• _AIM OF THE TASK_
Copy out every record below exactly as written, but leave out any pictures.

• _DATA UNDER STUDY_
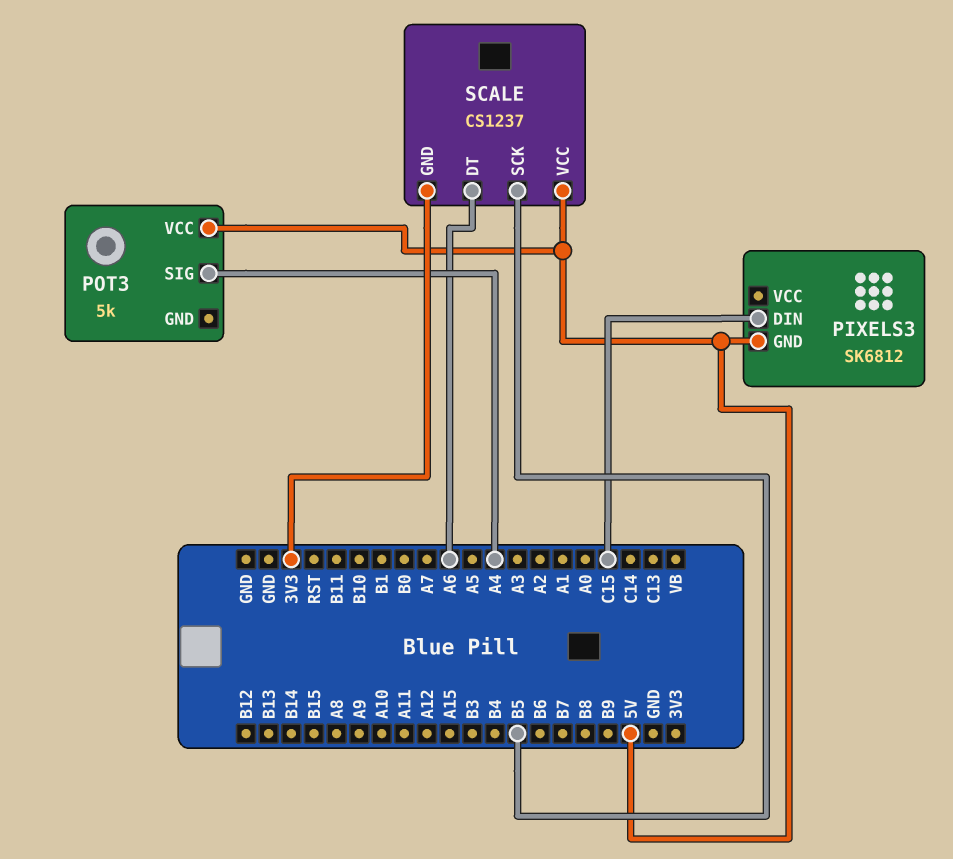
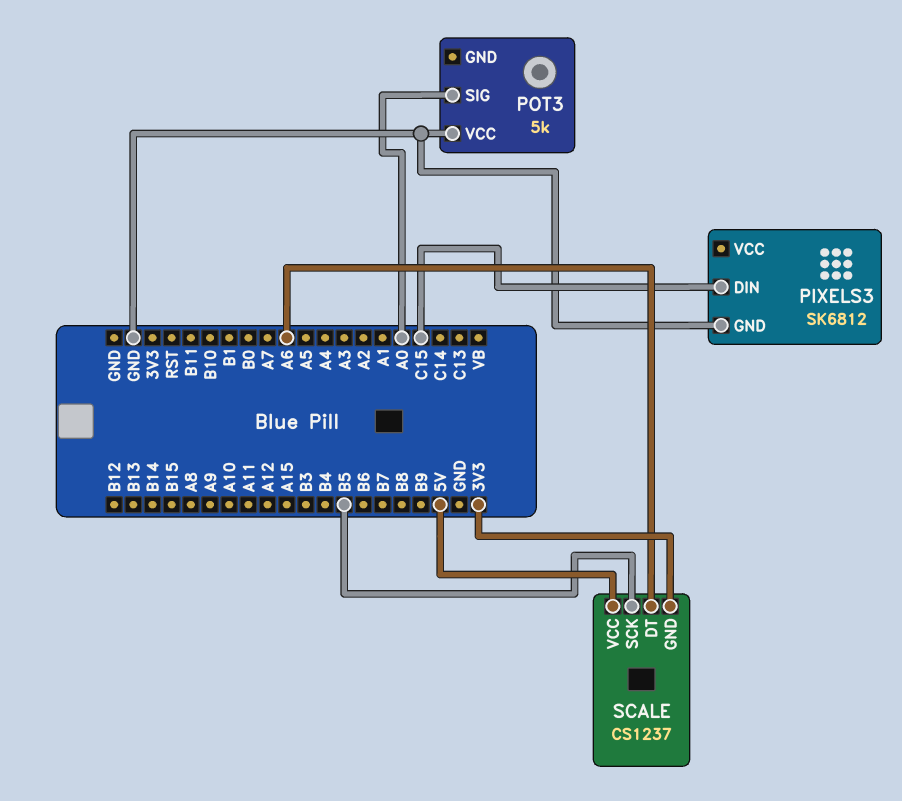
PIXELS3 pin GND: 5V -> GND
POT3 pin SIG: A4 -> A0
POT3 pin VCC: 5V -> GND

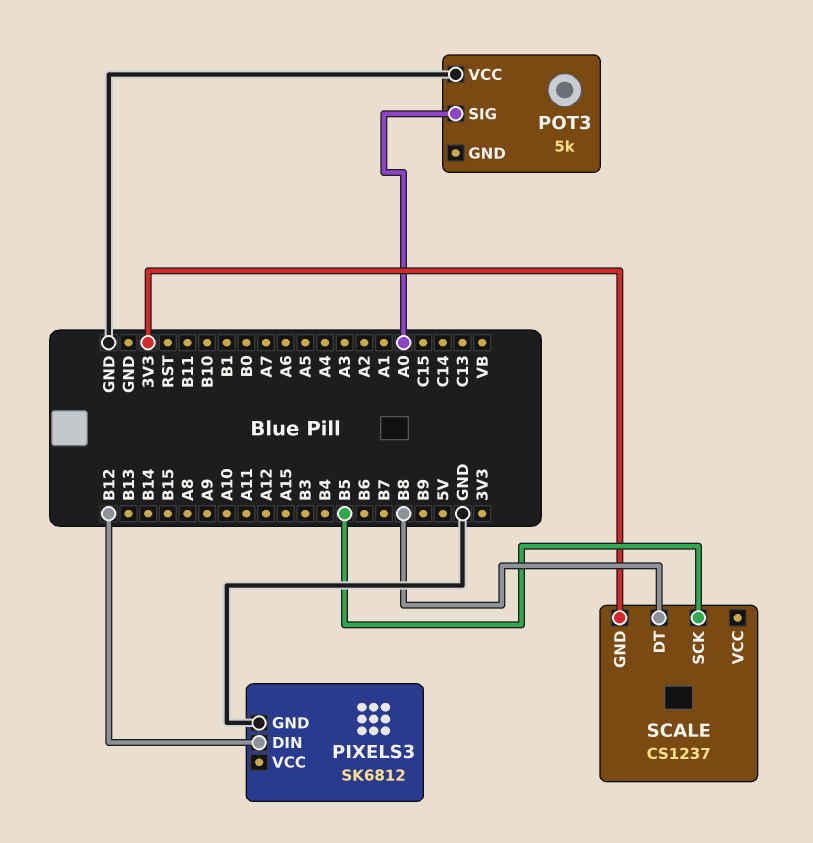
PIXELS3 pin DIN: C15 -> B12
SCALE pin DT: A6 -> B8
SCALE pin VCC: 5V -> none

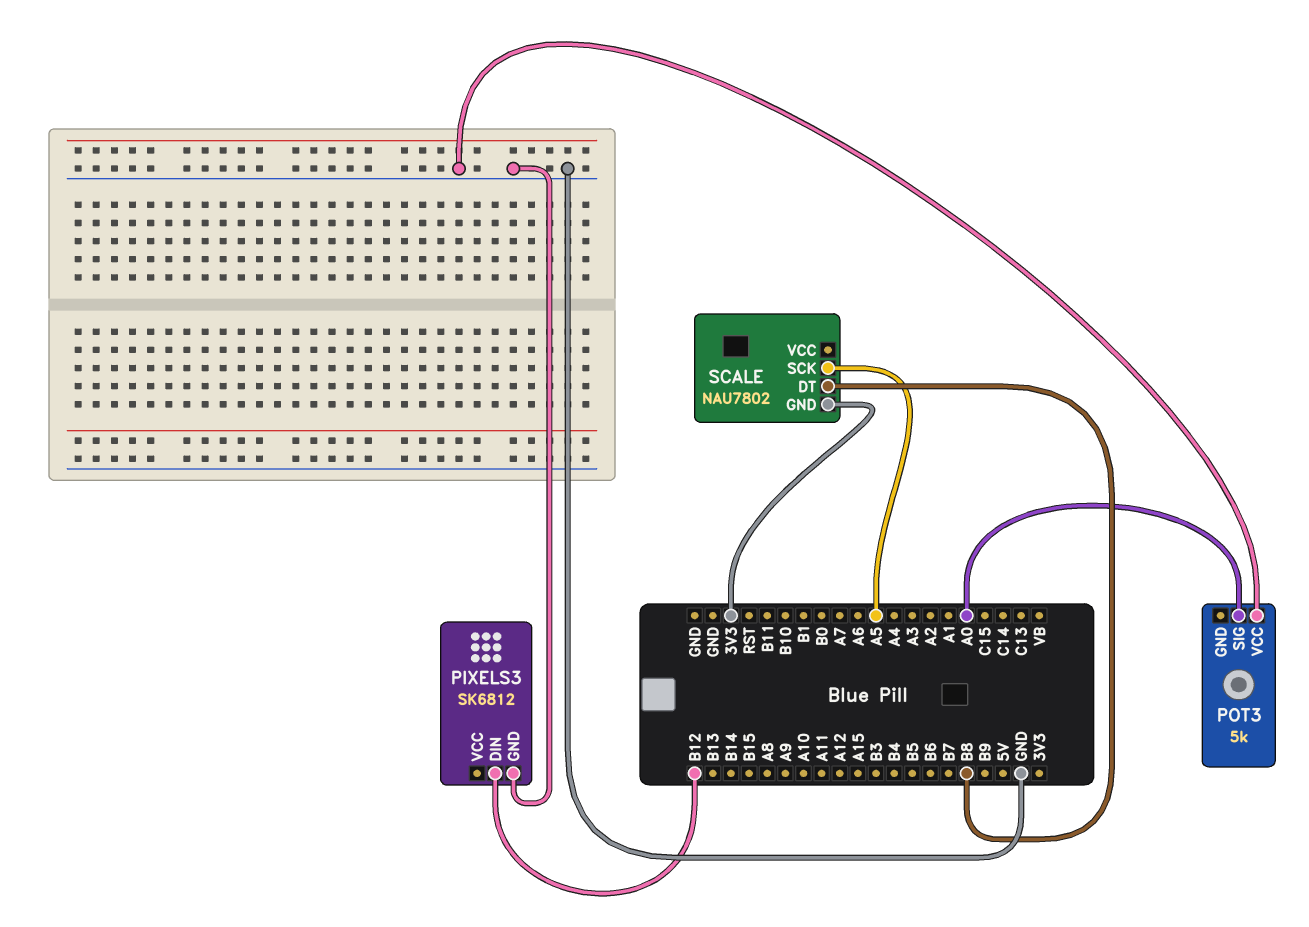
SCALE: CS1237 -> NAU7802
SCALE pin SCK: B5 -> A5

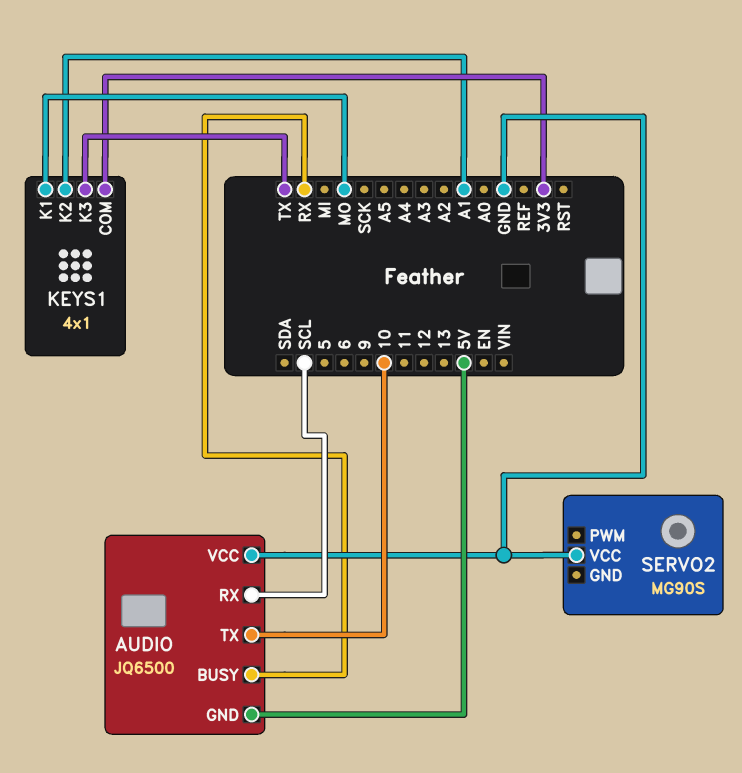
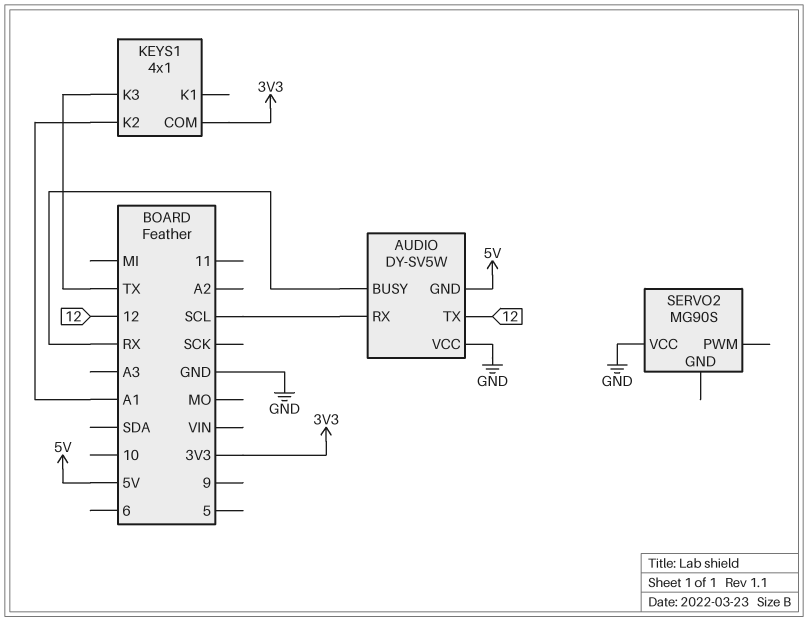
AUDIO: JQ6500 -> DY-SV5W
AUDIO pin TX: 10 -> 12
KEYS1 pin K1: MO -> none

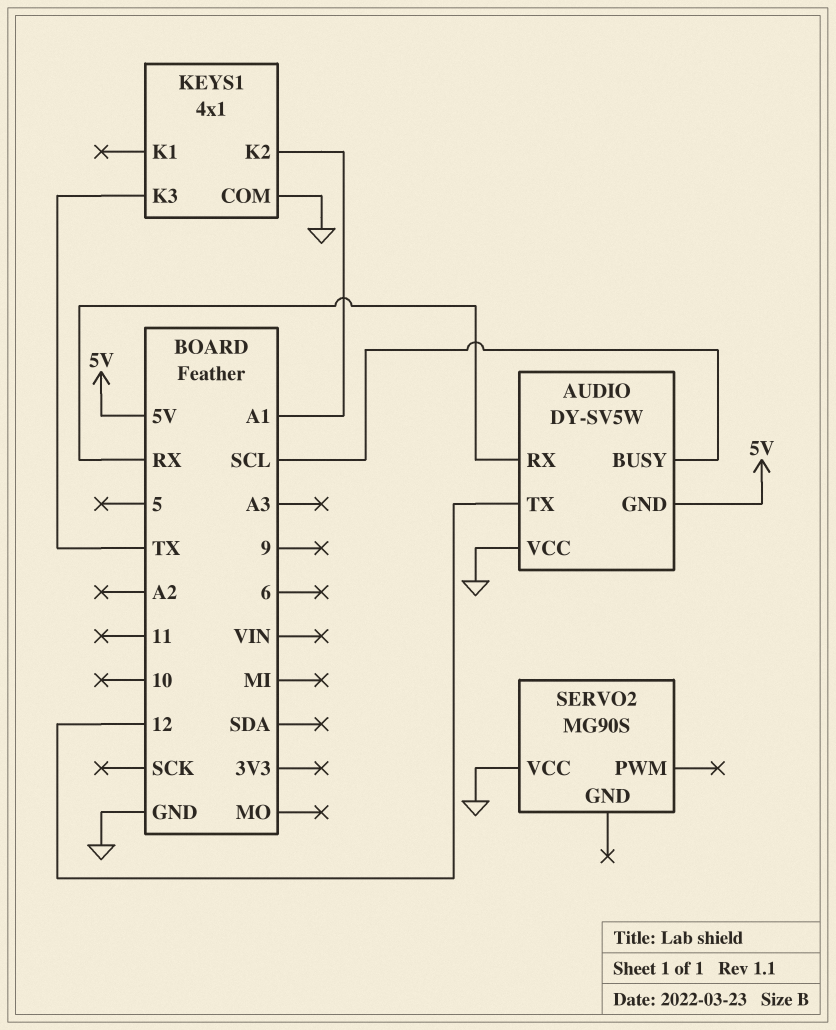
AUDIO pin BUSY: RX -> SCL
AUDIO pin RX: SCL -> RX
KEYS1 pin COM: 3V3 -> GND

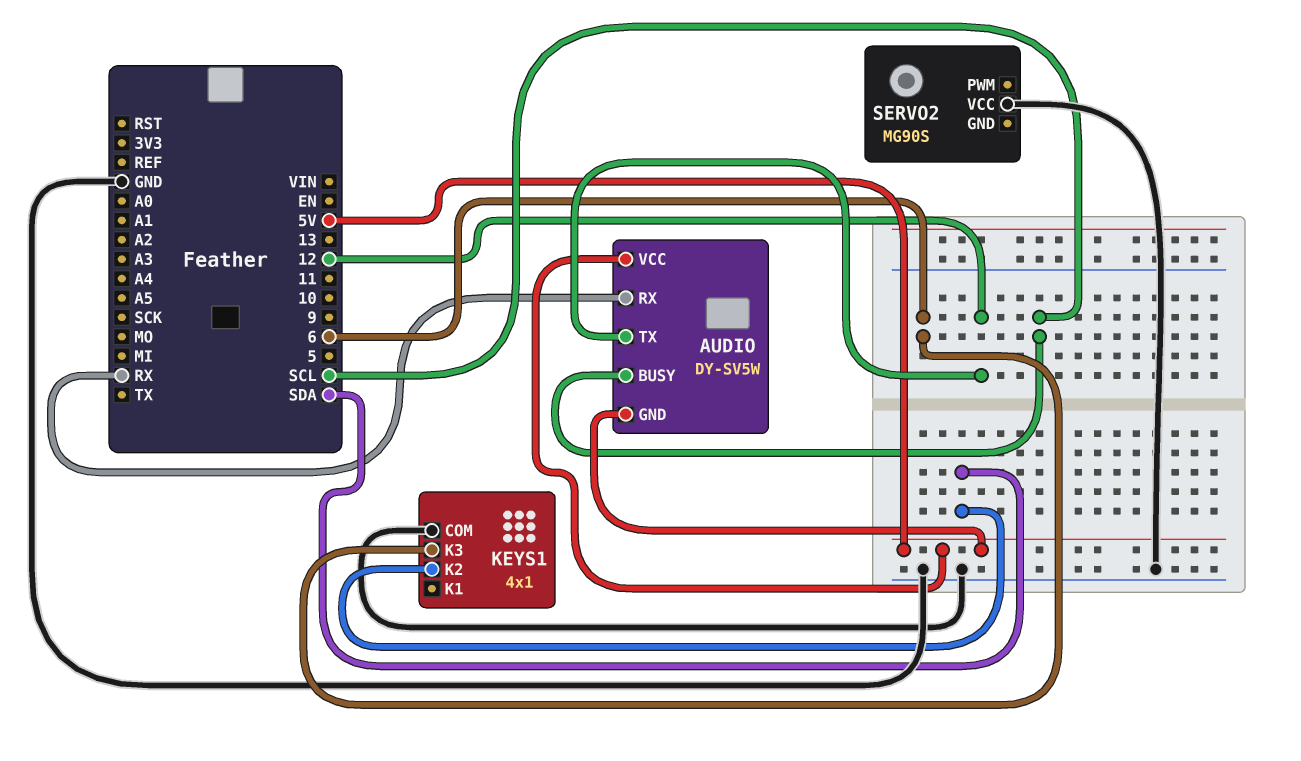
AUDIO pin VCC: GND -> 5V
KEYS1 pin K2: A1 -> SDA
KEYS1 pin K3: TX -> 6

• _ANSWER_
PIXELS3 pin GND: 5V -> GND
POT3 pin SIG: A4 -> A0
POT3 pin VCC: 5V -> GND

PIXELS3 pin DIN: C15 -> B12
SCALE pin DT: A6 -> B8
SCALE pin VCC: 5V -> none

SCALE: CS1237 -> NAU7802
SCALE pin SCK: B5 -> A5

AUDIO: JQ6500 -> DY-SV5W
AUDIO pin TX: 10 -> 12
KEYS1 pin K1: MO -> none

AUDIO pin BUSY: RX -> SCL
AUDIO pin RX: SCL -> RX
KEYS1 pin COM: 3V3 -> GND

AUDIO pin VCC: GND -> 5V
KEYS1 pin K2: A1 -> SDA
KEYS1 pin K3: TX -> 6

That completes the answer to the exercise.